_Structured diff data:_
··········

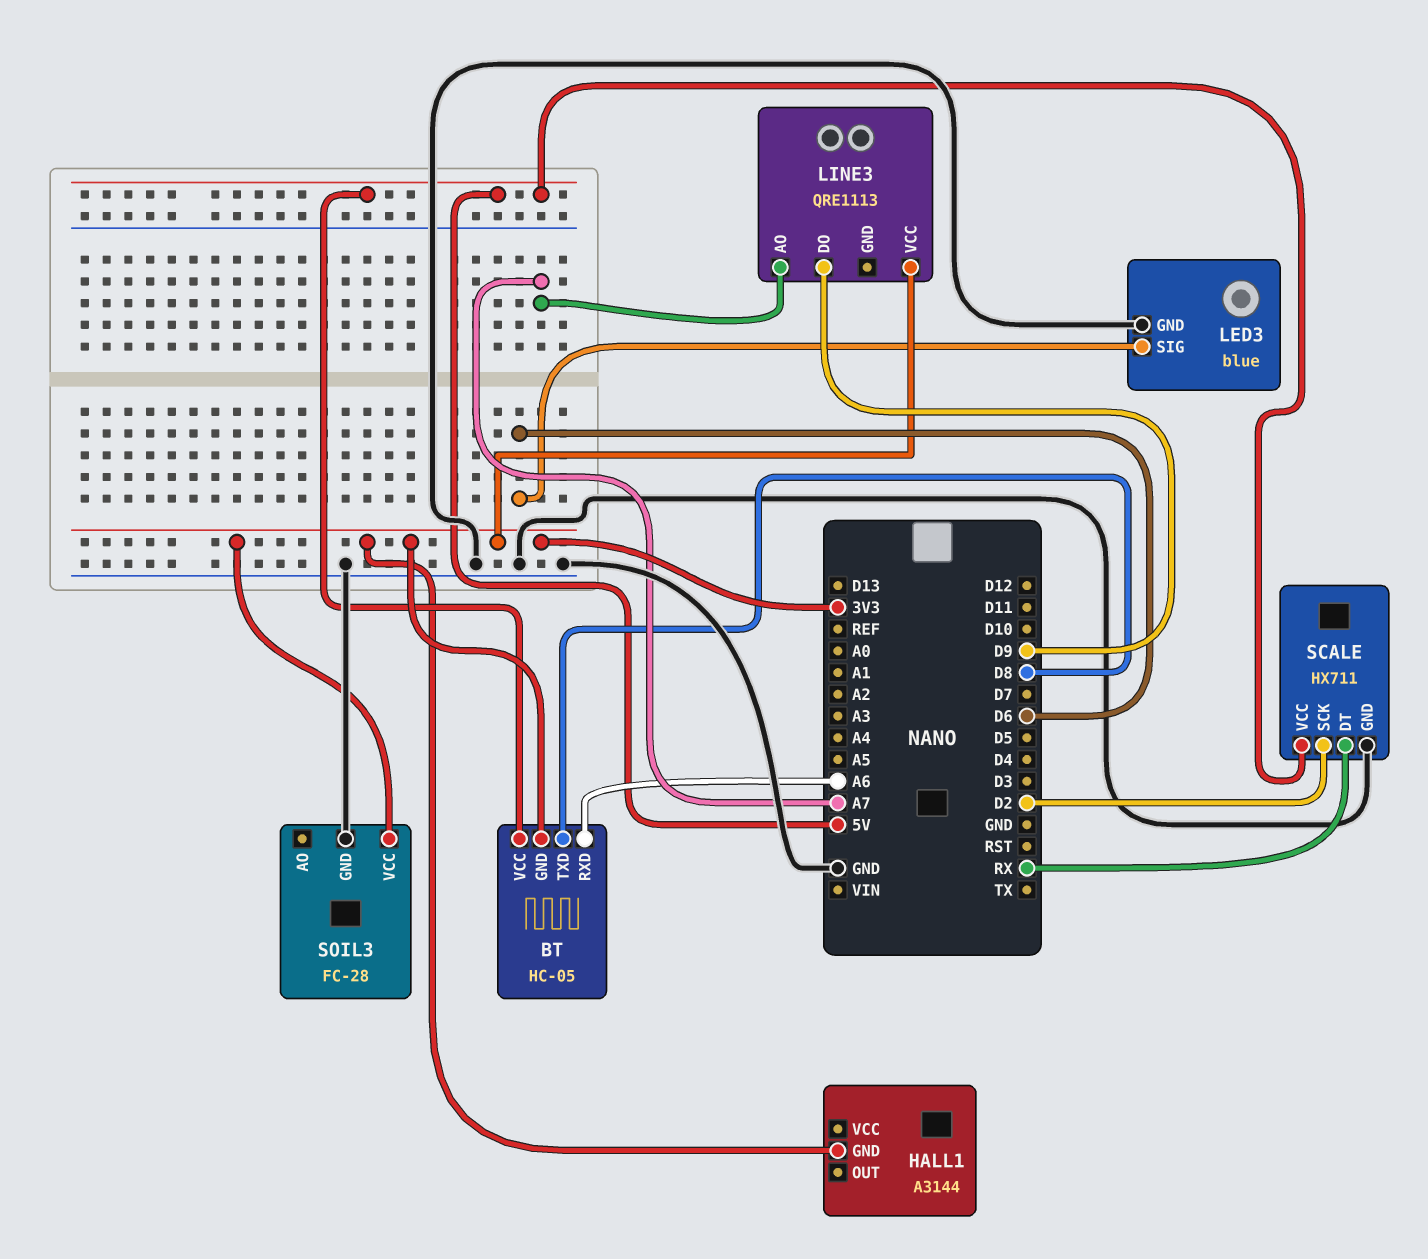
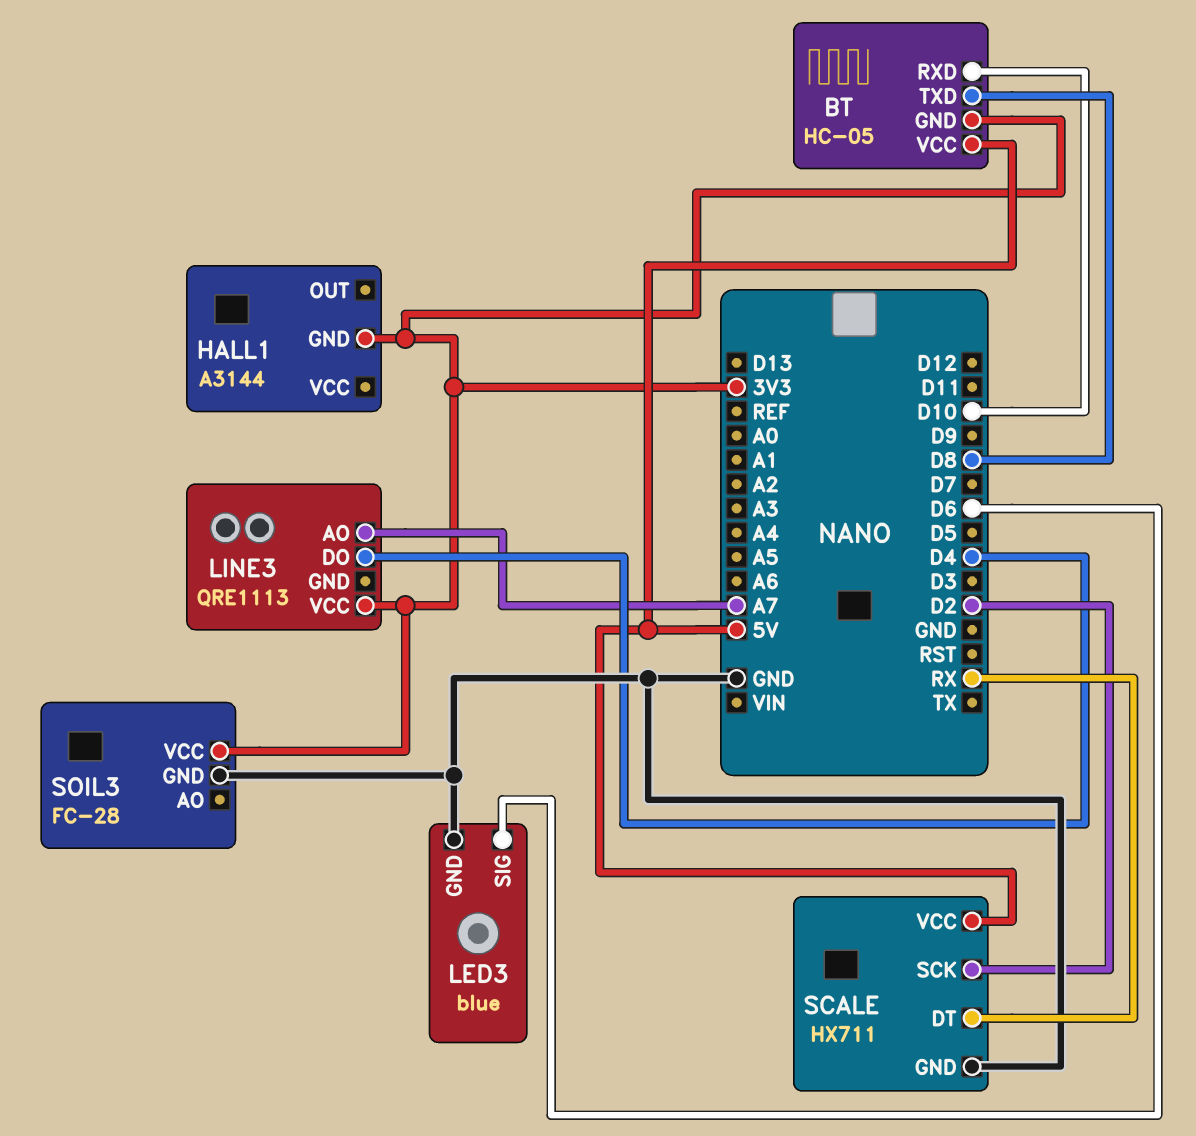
BT pin RXD: A6 -> D10
LINE3 pin DO: D9 -> D4

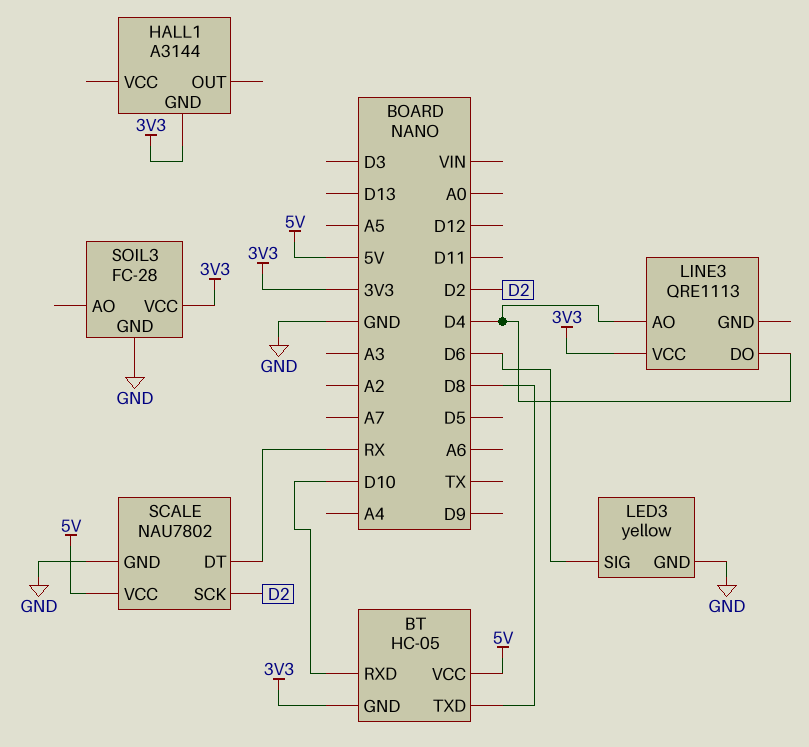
LED3: blue -> yellow
LINE3 pin AO: A7 -> D4
SCALE: HX711 -> NAU7802

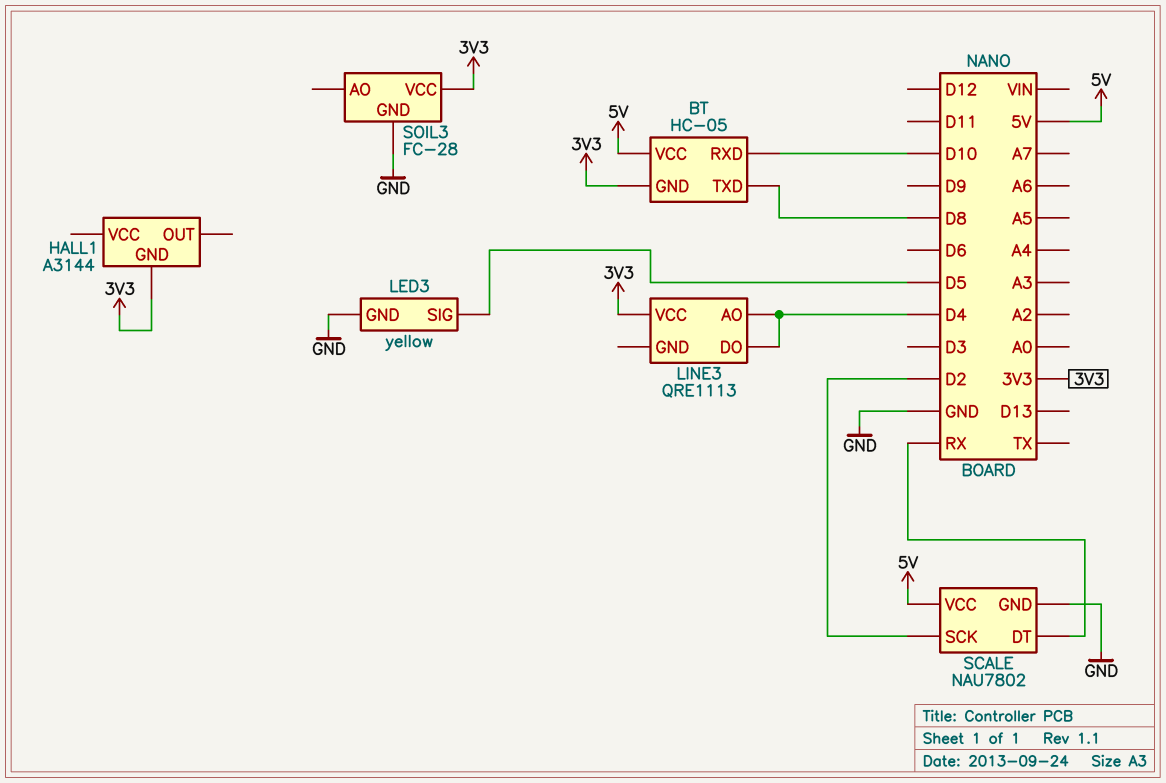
LED3 pin SIG: D6 -> D5

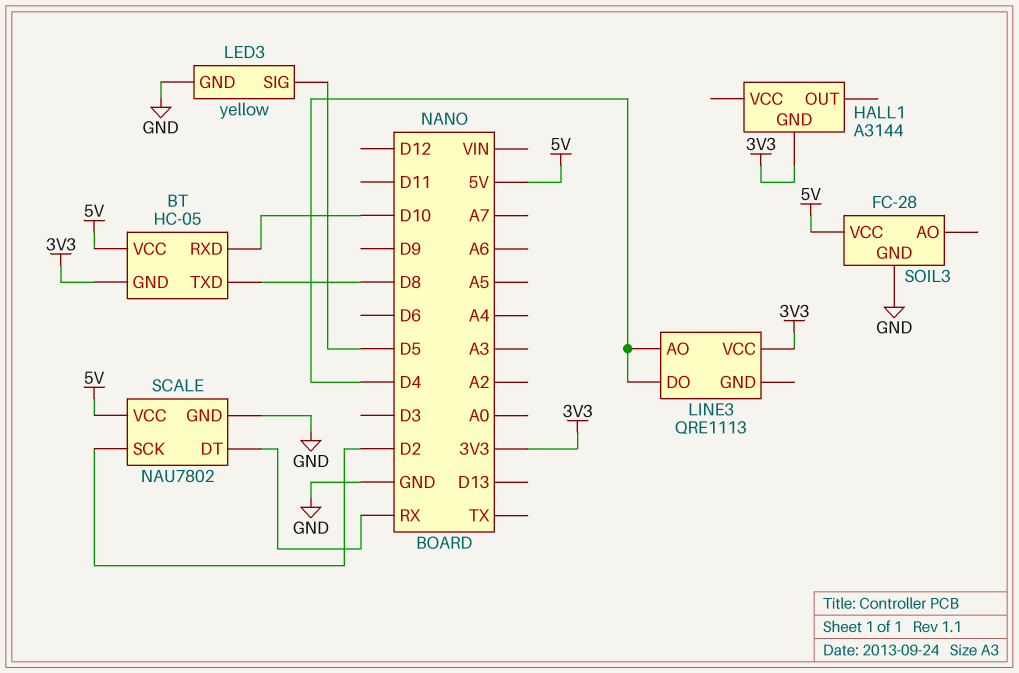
SOIL3 pin VCC: 3V3 -> 5V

··········

_WHAT TO PRODUCE:_ Your answer is all of the records restated word for word, pictures excluded.

_YOUR RESPONSE:_
BT pin RXD: A6 -> D10
LINE3 pin DO: D9 -> D4

LED3: blue -> yellow
LINE3 pin AO: A7 -> D4
SCALE: HX711 -> NAU7802

LED3 pin SIG: D6 -> D5

SOIL3 pin VCC: 3V3 -> 5V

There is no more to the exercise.